* **PROBLEM STATEMENT**: Please give again, word for word, each line that falls between the line with "shifted,aqua sneaker (no." and the end of the data, inclusive.
(INPUT DATA)
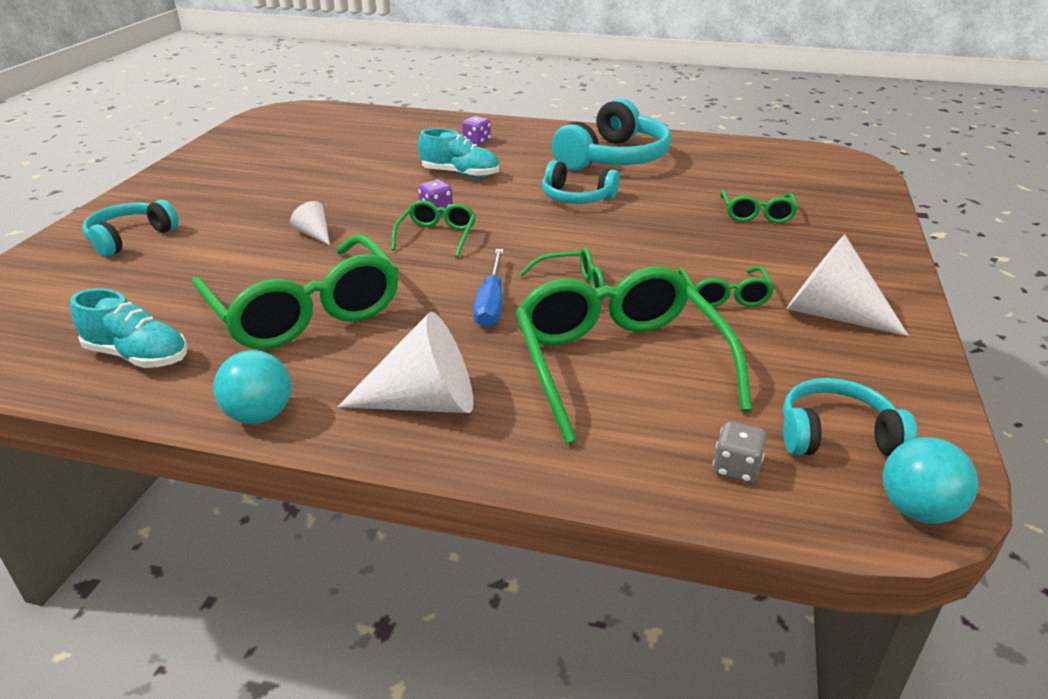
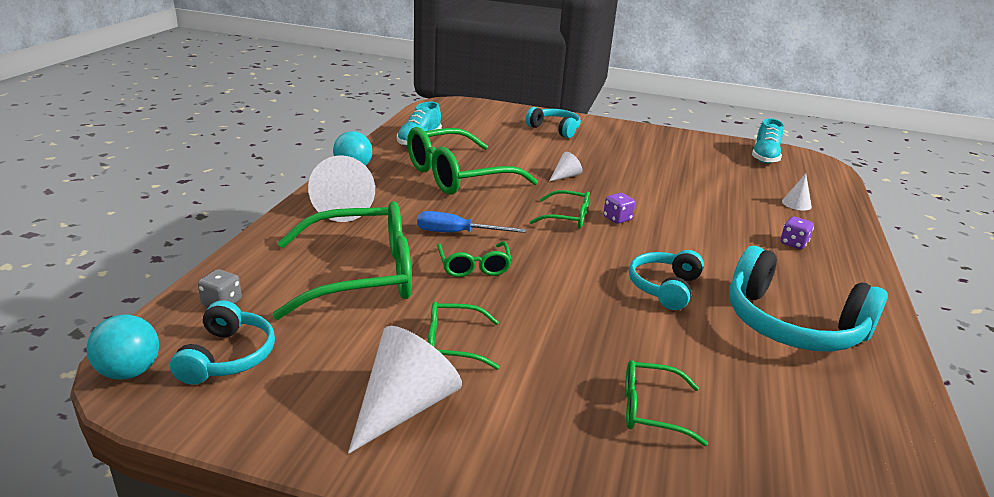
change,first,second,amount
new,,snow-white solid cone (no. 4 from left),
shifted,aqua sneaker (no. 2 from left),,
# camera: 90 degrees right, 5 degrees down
(End INPUT DATA)
* **REPLY**:
shifted,aqua sneaker (no. 2 from left),,
# camera: 90 degrees right, 5 degrees down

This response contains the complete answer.